(Listed entries Opens)

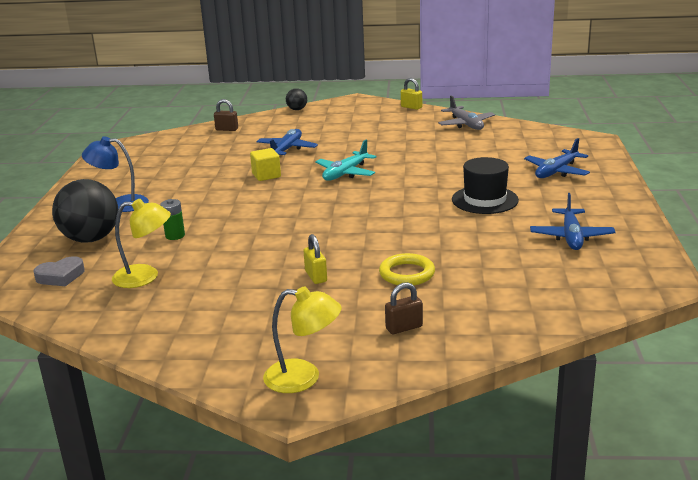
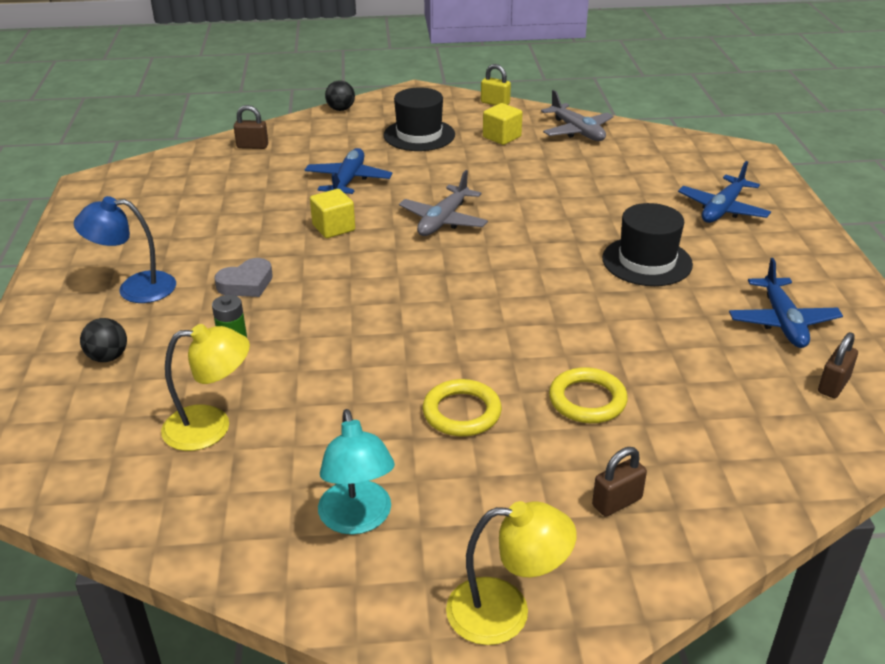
camera: 10 degrees left, 10 degrees up
(61, 276) = (80, 433): grey heart -> grey heart (246, 284)
(91, 239) = (108, 357): black ball -> black ball, size x0.48
(224, 327) = (358, 519): none -> turquoise lamp
(316, 276) = (462, 412): yellow padlock -> yellow ring
(345, 173) = (443, 220): turquoise plane -> grey plane
(347, 125) = (419, 135): none -> black hat
(408, 127) = (502, 137): none -> yellow cube
(592, 273) = (833, 385): none -> brown padlock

(Listed entries Closes)

Work required |
Set down, please, the lines from the line holding "(345, 173) = (443, 220): turquoise" through the final line of the data, exactly and with nothing added.

Solution to the problem |
(345, 173) = (443, 220): turquoise plane -> grey plane
(347, 125) = (419, 135): none -> black hat
(408, 127) = (502, 137): none -> yellow cube
(592, 273) = (833, 385): none -> brown padlock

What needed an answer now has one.